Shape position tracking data

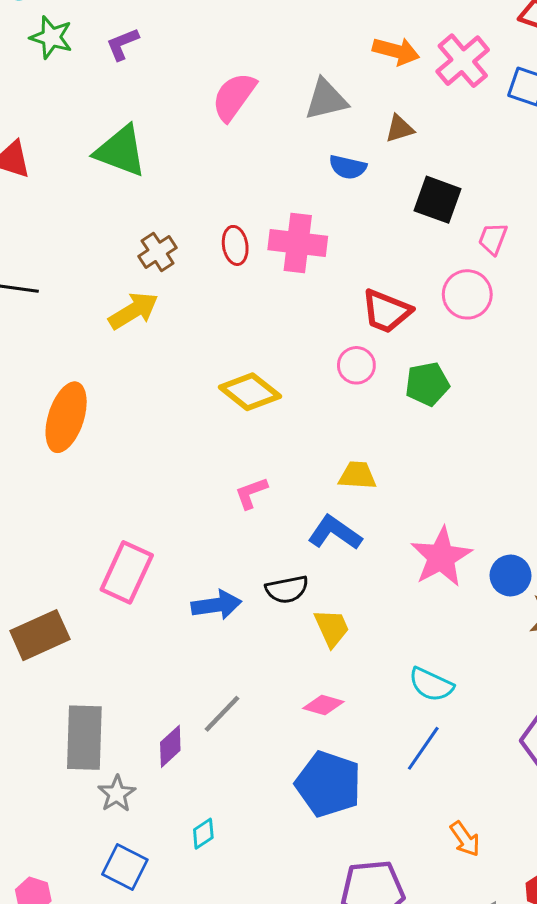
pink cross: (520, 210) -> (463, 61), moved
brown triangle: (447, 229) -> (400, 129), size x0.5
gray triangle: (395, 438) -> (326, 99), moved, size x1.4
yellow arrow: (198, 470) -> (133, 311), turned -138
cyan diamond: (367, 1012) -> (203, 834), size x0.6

Try it: Omitting the images, transcribe every record exactly.

Your solution:
pink cross: (520, 210) -> (463, 61), moved
brown triangle: (447, 229) -> (400, 129), size x0.5
gray triangle: (395, 438) -> (326, 99), moved, size x1.4
yellow arrow: (198, 470) -> (133, 311), turned -138
cyan diamond: (367, 1012) -> (203, 834), size x0.6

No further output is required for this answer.